To do: Would you return each record that follows word for word, without its pictures?

Information provided:
━━━━━━━━━━━━━━━━

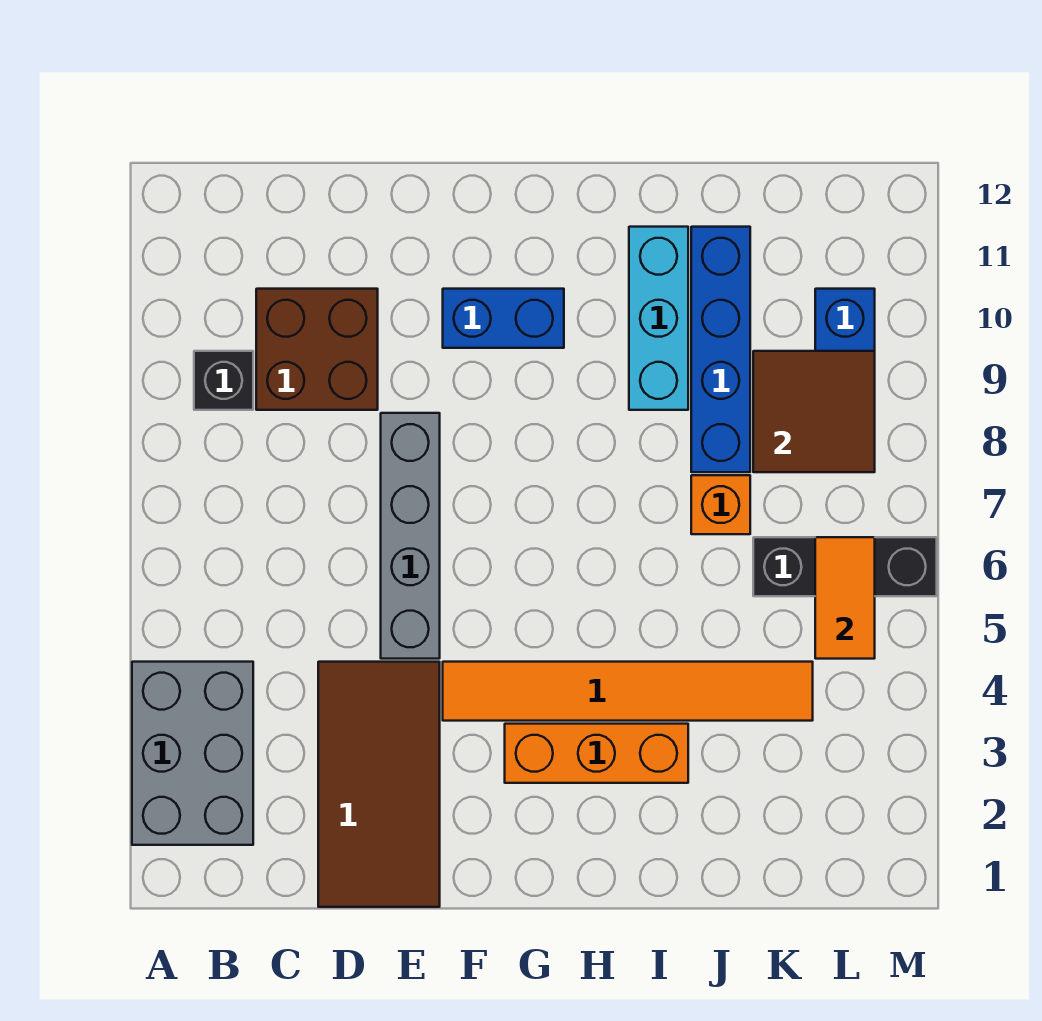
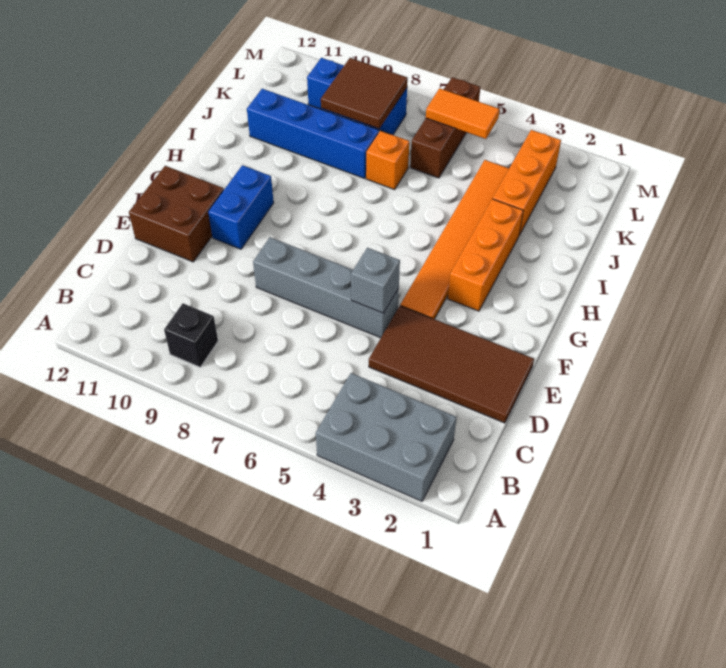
brown 2x2 brick [256,289,378,410] -> brown 2x2 brick moved to [129,166,224,262]
none -> grey 1x1 brick [351,248,400,313]
cyan 1x3 brick [629,227,688,410] -> none
none -> orange 1x3 brick [493,130,561,235]
black 1x3 brick [753,537,937,596] -> brown 1x3 brick [410,77,480,178]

━━━━━━━━━━━━━━━━

Output for this task:
brown 2x2 brick [256,289,378,410] -> brown 2x2 brick moved to [129,166,224,262]
none -> grey 1x1 brick [351,248,400,313]
cyan 1x3 brick [629,227,688,410] -> none
none -> orange 1x3 brick [493,130,561,235]
black 1x3 brick [753,537,937,596] -> brown 1x3 brick [410,77,480,178]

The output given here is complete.